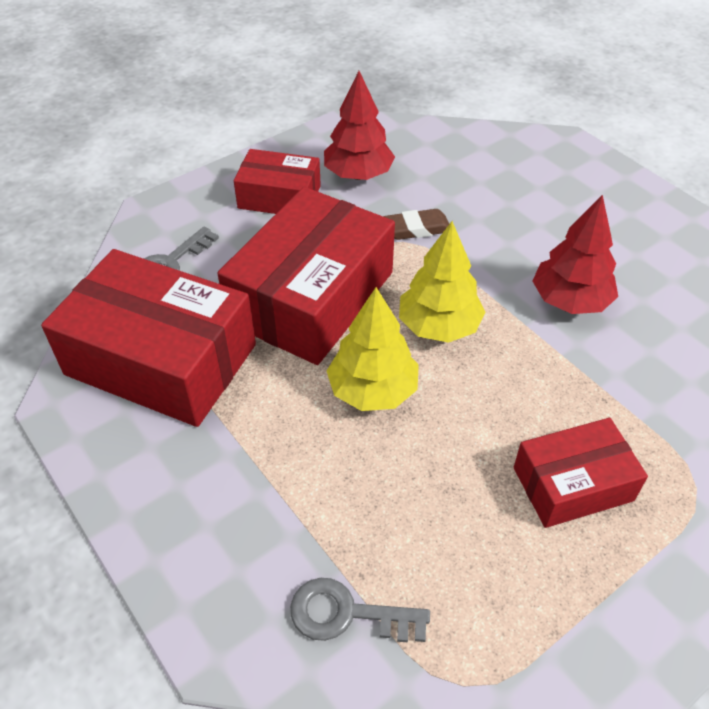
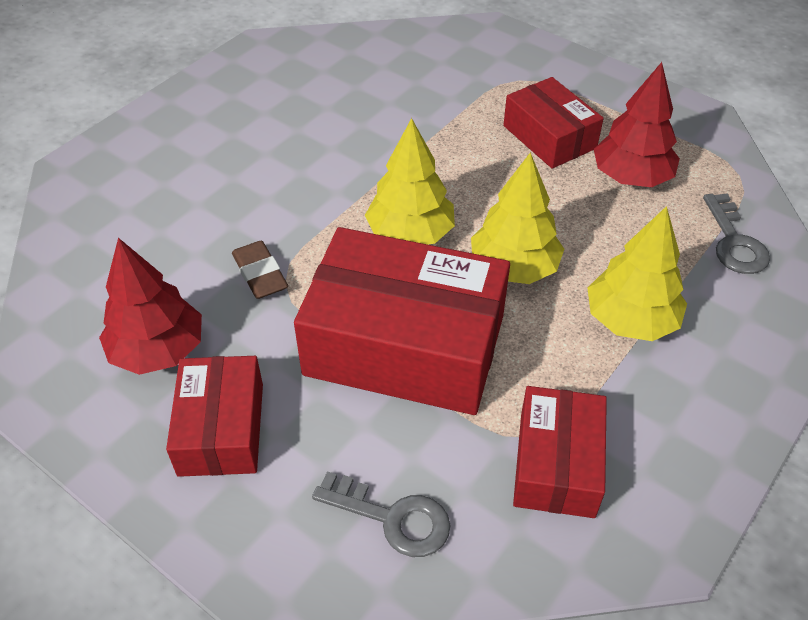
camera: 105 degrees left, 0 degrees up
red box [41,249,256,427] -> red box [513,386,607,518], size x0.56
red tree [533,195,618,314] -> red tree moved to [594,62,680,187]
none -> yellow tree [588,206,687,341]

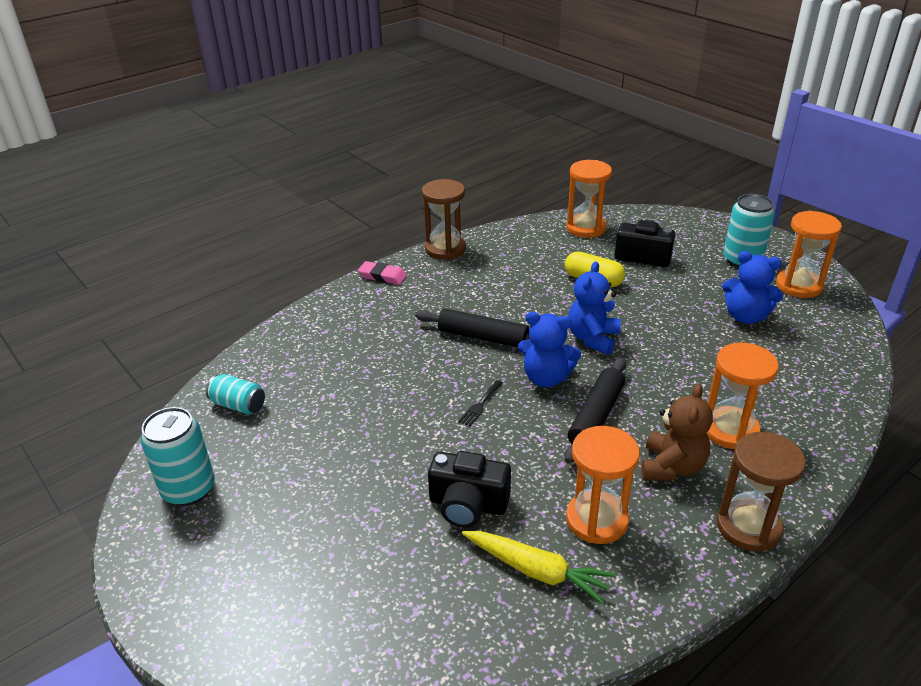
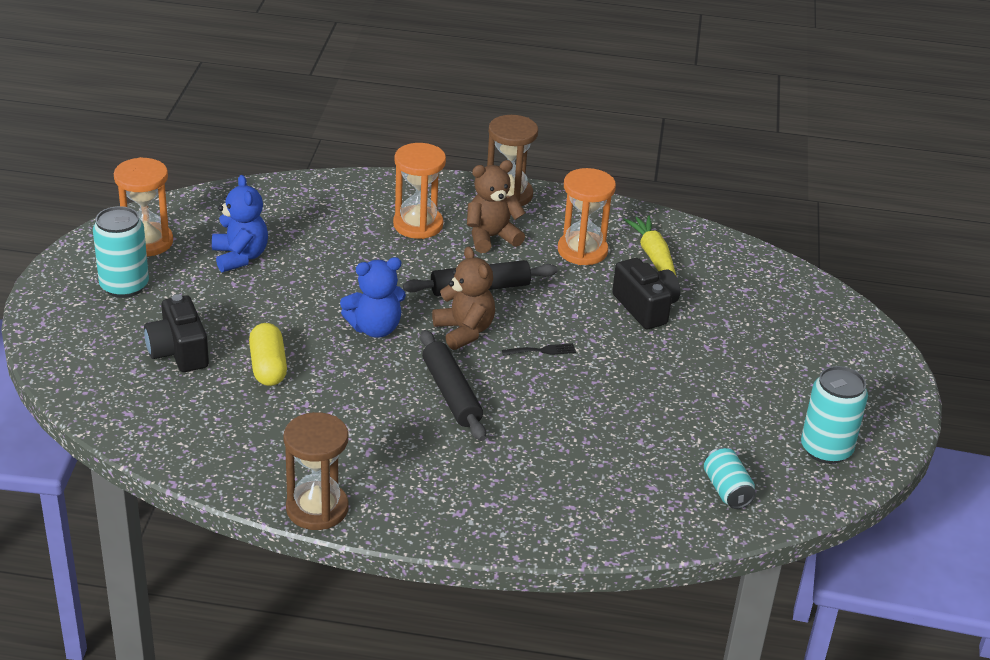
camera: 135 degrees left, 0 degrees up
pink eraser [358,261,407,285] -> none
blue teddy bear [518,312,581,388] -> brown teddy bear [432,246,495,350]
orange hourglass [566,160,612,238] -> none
================================
Requirement. Copy every line of the data that carries the word "tree".

Result.
red tree [533,195,618,314] -> red tree moved to [594,62,680,187]
none -> yellow tree [588,206,687,341]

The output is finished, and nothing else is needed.